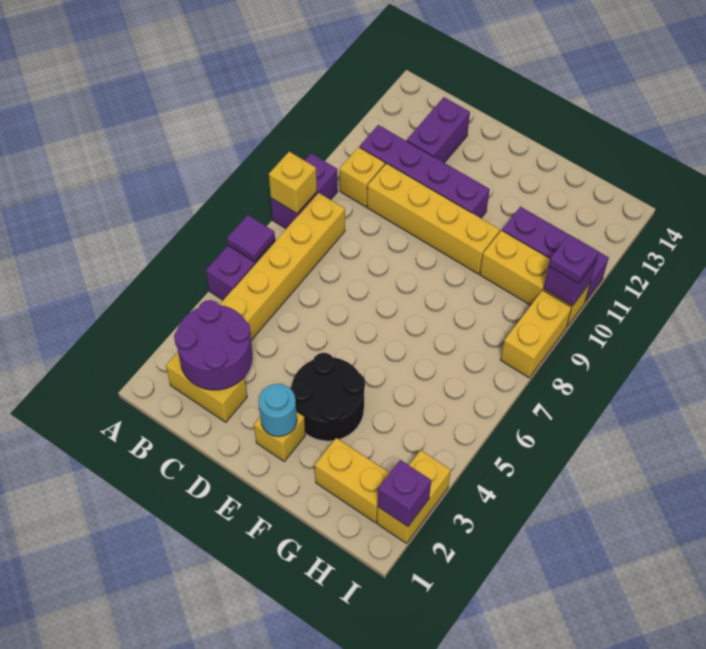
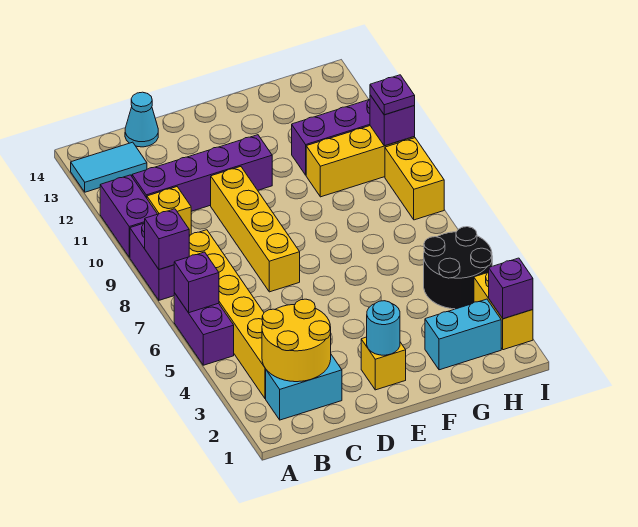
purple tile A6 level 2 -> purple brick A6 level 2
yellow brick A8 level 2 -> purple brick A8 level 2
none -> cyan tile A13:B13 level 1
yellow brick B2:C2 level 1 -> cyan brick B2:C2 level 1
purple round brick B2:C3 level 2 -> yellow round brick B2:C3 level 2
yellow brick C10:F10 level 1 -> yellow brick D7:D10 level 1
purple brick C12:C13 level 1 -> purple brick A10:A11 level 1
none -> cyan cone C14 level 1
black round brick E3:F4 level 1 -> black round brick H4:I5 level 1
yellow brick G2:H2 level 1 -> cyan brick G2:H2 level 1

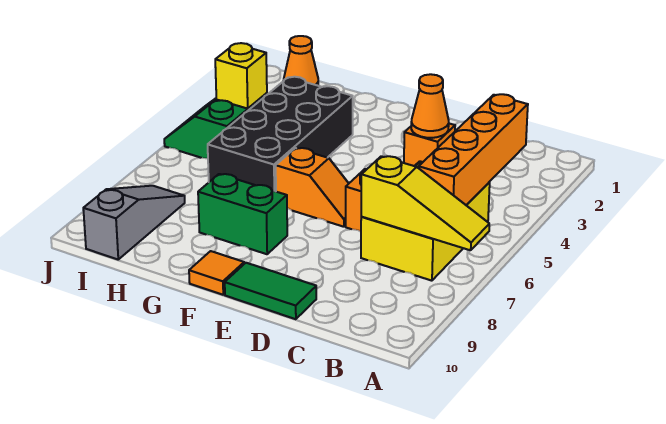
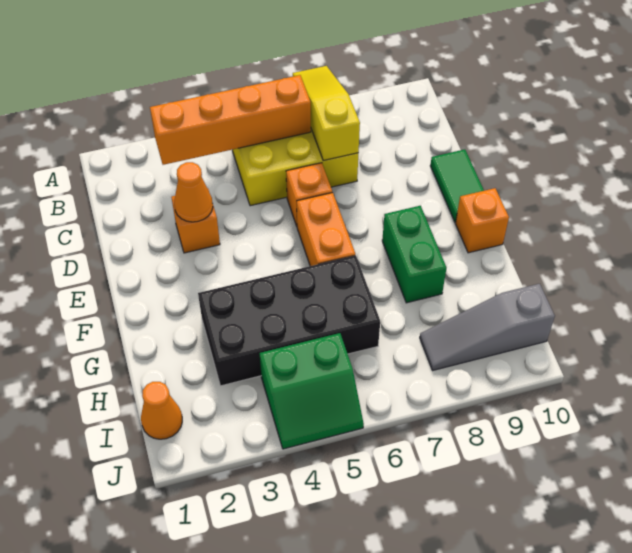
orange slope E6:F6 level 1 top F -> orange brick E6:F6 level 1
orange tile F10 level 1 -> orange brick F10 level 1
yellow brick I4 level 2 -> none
------------------------------------------------
EXERCISE DESCRIPTION:
To complete this exercise, repeat exactly the lines above from the one holding "none -> cyan cone C14 level 1" to the end of the listing, both included, and leave the pictures out.

TASK RESULT:
none -> cyan cone C14 level 1
black round brick E3:F4 level 1 -> black round brick H4:I5 level 1
yellow brick G2:H2 level 1 -> cyan brick G2:H2 level 1

orange slope E6:F6 level 1 top F -> orange brick E6:F6 level 1
orange tile F10 level 1 -> orange brick F10 level 1
yellow brick I4 level 2 -> none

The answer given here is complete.